_Task_: Reproduce the entries that follow exactly, dropping each image.

_Records_:
=== Section Start ===
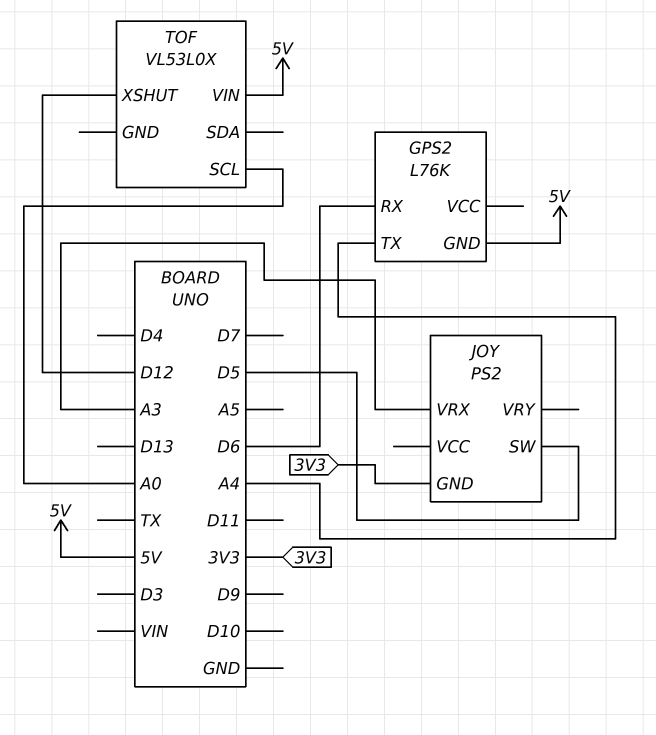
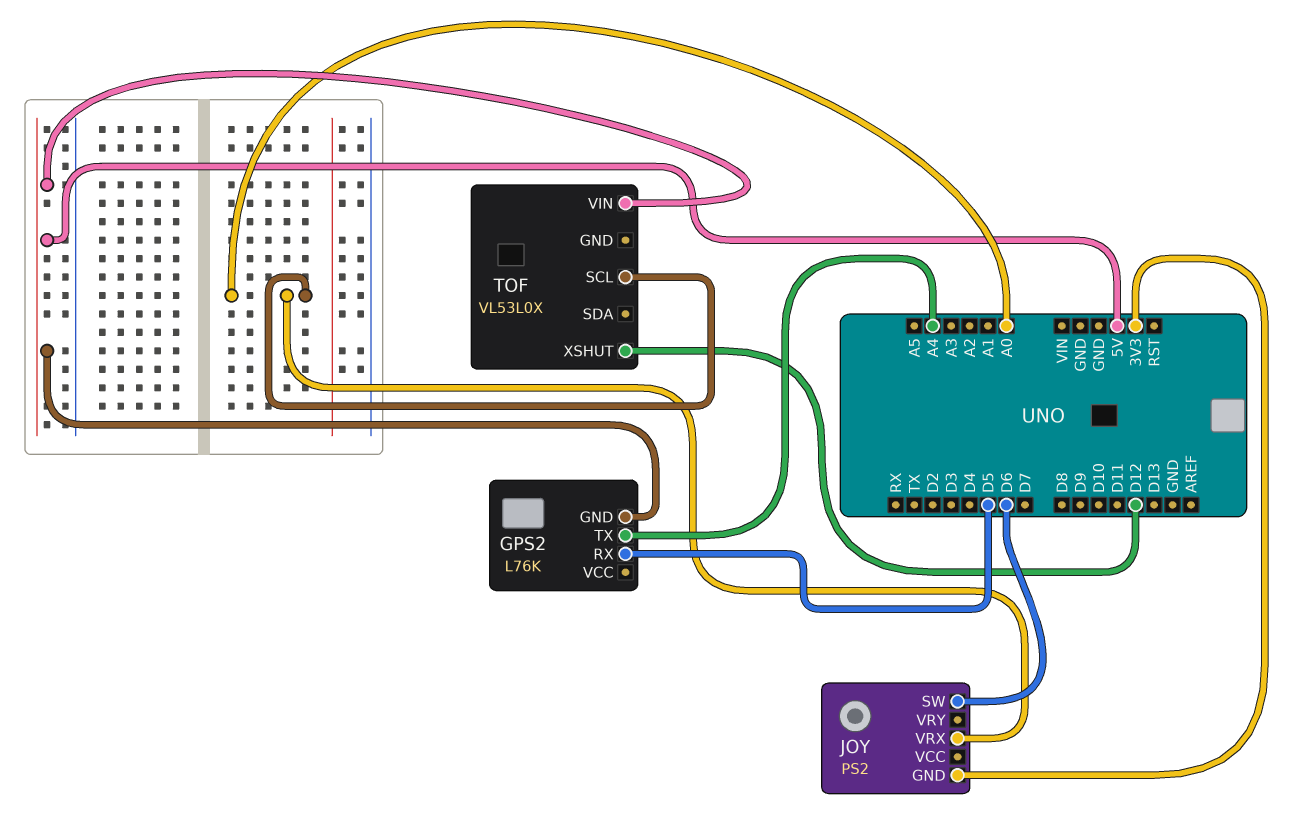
GPS2 pin RX: D6 -> D5
JOY pin SW: D5 -> D6
JOY pin VRX: A3 -> A0

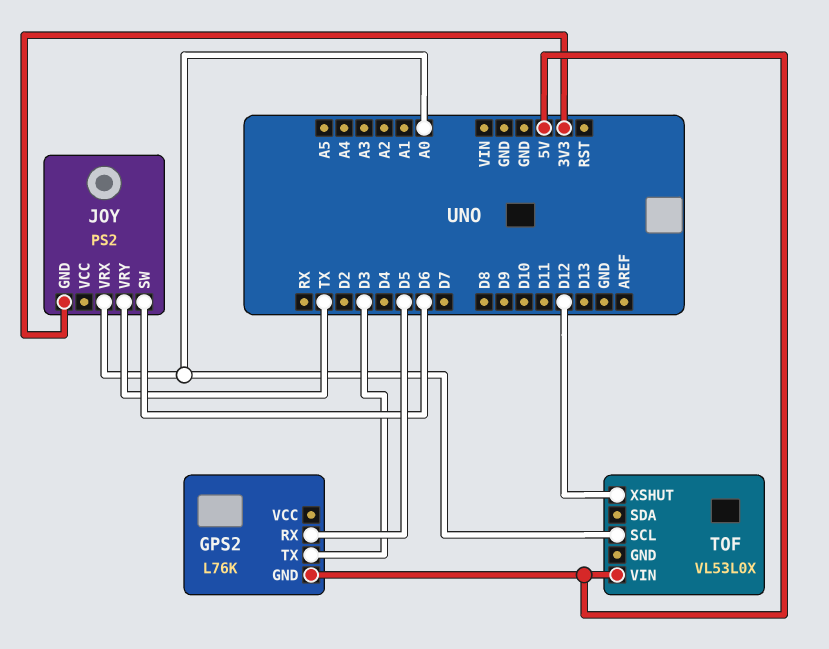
GPS2 pin TX: A4 -> D3
JOY pin VRY: none -> TX

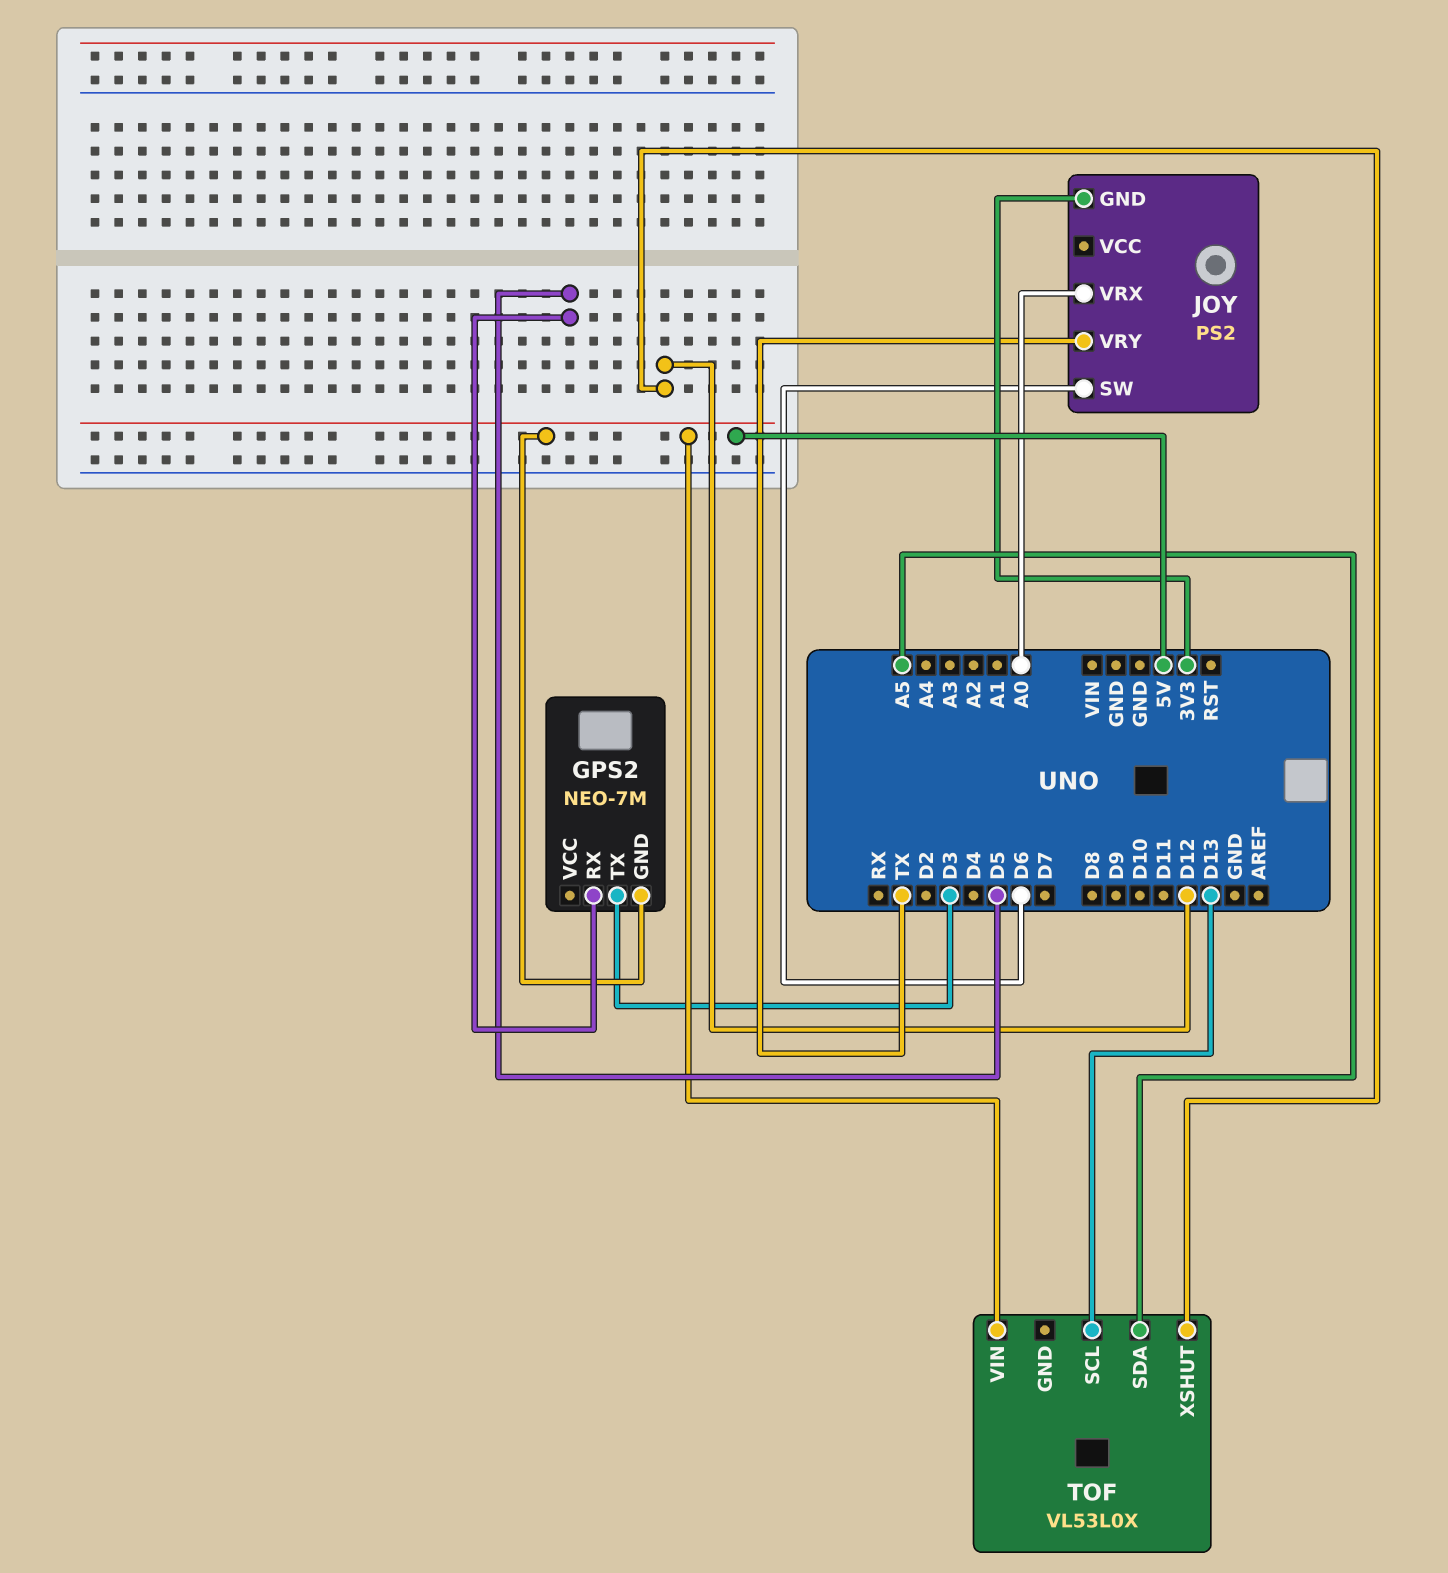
GPS2: L76K -> NEO-7M
TOF pin SCL: A0 -> D13
TOF pin SDA: none -> A5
=== Section End ===
_Solution_:
GPS2 pin RX: D6 -> D5
JOY pin SW: D5 -> D6
JOY pin VRX: A3 -> A0

GPS2 pin TX: A4 -> D3
JOY pin VRY: none -> TX

GPS2: L76K -> NEO-7M
TOF pin SCL: A0 -> D13
TOF pin SDA: none -> A5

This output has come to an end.